> [Written instruction]
From the items below, pull out each line that contains the string "major", copying every such line in full.
▶
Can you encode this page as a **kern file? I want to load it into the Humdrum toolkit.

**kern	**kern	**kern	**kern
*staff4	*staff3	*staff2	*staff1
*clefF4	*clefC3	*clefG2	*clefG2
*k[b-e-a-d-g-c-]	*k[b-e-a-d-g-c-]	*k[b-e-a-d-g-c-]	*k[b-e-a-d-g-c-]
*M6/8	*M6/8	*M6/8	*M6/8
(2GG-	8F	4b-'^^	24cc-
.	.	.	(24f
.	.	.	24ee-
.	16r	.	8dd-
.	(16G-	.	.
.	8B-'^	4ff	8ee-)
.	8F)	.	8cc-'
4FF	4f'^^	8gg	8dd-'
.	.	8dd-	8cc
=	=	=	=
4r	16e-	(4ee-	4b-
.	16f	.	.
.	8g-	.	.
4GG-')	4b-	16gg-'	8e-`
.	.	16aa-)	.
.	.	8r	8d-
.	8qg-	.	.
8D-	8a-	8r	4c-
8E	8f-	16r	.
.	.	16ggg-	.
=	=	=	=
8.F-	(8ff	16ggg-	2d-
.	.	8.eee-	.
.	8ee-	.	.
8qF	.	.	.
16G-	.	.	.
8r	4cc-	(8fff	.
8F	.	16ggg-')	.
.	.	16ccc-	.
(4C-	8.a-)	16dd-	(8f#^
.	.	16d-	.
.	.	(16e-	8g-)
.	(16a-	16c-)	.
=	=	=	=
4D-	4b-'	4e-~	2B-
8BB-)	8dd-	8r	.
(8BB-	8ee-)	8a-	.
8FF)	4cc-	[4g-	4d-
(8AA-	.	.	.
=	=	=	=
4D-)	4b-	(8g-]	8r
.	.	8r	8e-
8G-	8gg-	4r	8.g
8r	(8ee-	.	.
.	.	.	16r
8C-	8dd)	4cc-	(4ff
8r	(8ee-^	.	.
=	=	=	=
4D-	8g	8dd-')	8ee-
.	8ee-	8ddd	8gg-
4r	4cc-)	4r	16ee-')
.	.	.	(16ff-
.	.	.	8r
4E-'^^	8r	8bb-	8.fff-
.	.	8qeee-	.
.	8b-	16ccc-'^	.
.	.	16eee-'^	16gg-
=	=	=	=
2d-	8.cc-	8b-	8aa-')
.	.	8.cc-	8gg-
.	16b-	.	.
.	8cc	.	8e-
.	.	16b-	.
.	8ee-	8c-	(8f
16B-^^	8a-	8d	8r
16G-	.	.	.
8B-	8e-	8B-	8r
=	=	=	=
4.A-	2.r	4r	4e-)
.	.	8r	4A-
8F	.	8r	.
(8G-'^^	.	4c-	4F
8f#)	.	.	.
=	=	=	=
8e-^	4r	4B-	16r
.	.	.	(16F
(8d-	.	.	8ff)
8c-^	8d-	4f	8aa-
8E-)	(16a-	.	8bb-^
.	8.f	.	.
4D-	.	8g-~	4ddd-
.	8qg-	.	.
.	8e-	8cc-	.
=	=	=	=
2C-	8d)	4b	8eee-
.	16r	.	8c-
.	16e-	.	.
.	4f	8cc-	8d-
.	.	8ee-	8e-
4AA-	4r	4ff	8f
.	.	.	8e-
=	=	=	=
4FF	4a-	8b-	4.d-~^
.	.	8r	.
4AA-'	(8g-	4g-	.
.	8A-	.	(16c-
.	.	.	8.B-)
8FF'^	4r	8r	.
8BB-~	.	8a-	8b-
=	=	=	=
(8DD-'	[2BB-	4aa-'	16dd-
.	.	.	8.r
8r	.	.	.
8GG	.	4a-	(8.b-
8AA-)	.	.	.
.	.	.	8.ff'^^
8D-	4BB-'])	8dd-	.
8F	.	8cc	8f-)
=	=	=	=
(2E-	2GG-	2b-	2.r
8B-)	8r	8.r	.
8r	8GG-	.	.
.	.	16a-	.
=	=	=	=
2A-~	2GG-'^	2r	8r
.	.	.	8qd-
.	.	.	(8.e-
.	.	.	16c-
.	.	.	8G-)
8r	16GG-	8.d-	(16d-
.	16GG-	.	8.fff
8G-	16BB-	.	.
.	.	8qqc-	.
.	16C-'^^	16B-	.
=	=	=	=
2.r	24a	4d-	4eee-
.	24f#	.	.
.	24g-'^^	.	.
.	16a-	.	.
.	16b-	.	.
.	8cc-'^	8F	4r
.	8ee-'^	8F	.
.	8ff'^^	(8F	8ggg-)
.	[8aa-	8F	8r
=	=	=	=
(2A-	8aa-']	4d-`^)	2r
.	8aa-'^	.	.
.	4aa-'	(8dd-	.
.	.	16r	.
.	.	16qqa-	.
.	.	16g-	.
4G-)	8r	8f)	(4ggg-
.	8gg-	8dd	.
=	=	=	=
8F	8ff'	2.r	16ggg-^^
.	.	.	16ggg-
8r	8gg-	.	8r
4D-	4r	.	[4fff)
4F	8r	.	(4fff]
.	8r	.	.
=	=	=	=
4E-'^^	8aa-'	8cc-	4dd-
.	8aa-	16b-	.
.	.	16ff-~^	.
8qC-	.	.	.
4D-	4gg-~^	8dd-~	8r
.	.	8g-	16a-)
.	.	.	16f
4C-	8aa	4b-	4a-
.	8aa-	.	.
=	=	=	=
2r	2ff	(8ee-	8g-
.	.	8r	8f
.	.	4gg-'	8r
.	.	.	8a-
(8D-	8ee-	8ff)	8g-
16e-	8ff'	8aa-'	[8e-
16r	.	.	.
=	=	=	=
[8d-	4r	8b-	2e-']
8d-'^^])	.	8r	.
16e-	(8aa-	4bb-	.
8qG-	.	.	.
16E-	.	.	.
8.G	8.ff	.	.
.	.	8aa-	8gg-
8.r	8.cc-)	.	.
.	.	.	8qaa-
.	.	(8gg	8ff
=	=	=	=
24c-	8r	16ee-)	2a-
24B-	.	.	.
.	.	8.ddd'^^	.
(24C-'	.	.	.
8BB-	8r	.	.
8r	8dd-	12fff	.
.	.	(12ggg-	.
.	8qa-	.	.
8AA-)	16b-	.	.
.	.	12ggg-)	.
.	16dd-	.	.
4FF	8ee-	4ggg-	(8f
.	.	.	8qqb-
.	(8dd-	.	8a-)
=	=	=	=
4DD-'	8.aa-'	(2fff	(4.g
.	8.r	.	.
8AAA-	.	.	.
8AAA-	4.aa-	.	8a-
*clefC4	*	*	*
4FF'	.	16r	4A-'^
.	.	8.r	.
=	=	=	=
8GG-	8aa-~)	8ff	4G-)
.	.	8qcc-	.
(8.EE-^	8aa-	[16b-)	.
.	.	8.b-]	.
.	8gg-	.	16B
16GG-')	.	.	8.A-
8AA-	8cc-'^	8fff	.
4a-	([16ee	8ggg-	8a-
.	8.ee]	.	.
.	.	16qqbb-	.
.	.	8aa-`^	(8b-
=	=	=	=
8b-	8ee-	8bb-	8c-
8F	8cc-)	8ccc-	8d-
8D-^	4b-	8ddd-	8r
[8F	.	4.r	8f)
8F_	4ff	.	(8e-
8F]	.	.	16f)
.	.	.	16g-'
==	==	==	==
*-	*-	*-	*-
◀
▶
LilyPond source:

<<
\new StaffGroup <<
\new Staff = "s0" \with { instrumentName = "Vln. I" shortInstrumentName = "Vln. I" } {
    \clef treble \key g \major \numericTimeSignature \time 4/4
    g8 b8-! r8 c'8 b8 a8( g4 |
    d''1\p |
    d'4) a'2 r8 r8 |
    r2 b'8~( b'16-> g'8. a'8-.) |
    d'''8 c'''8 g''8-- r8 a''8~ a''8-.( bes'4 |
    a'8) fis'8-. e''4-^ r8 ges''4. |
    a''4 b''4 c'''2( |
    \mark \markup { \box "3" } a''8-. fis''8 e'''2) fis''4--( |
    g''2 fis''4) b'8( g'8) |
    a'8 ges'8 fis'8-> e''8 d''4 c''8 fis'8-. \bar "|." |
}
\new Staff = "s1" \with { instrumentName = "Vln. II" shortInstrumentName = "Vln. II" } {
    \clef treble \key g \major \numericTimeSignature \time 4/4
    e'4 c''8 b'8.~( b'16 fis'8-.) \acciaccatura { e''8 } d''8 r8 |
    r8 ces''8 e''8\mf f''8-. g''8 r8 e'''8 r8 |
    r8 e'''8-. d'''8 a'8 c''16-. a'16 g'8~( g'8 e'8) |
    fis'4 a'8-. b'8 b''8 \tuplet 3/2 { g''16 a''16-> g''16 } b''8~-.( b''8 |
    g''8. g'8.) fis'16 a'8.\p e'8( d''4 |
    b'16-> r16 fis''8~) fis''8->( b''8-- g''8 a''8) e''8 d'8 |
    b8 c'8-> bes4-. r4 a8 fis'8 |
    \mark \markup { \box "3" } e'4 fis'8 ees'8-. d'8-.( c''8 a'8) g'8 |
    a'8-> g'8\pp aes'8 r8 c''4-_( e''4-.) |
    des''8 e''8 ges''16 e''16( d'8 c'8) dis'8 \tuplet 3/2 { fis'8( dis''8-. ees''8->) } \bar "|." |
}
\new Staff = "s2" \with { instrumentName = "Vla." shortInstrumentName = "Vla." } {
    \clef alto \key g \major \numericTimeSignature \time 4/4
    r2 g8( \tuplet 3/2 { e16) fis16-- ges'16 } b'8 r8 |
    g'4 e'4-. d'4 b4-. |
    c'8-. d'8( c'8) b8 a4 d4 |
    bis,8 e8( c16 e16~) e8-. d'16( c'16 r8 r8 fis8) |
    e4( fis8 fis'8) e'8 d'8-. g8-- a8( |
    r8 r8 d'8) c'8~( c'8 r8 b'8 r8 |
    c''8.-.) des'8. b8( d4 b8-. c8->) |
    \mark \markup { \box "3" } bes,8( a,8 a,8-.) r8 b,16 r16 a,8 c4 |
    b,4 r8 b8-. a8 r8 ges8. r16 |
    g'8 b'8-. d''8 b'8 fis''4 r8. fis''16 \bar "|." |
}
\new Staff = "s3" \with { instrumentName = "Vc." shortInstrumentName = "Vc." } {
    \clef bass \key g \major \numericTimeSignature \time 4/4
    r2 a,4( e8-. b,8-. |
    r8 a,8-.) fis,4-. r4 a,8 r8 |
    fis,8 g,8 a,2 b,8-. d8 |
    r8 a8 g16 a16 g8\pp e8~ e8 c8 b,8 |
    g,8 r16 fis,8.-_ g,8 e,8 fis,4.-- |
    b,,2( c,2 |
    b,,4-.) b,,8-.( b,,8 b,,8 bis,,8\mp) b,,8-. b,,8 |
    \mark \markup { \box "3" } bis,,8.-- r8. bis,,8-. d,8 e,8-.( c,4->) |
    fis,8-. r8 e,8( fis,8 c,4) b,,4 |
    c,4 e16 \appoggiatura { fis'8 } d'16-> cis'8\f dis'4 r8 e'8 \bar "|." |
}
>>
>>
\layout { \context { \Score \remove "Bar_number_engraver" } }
◀
> [Full solution]
    \clef treble \key g \major \numericTimeSignature \time 4/4
    \clef treble \key g \major \numericTimeSignature \time 4/4
    \clef alto \key g \major \numericTimeSignature \time 4/4
    \clef bass \key g \major \numericTimeSignature \time 4/4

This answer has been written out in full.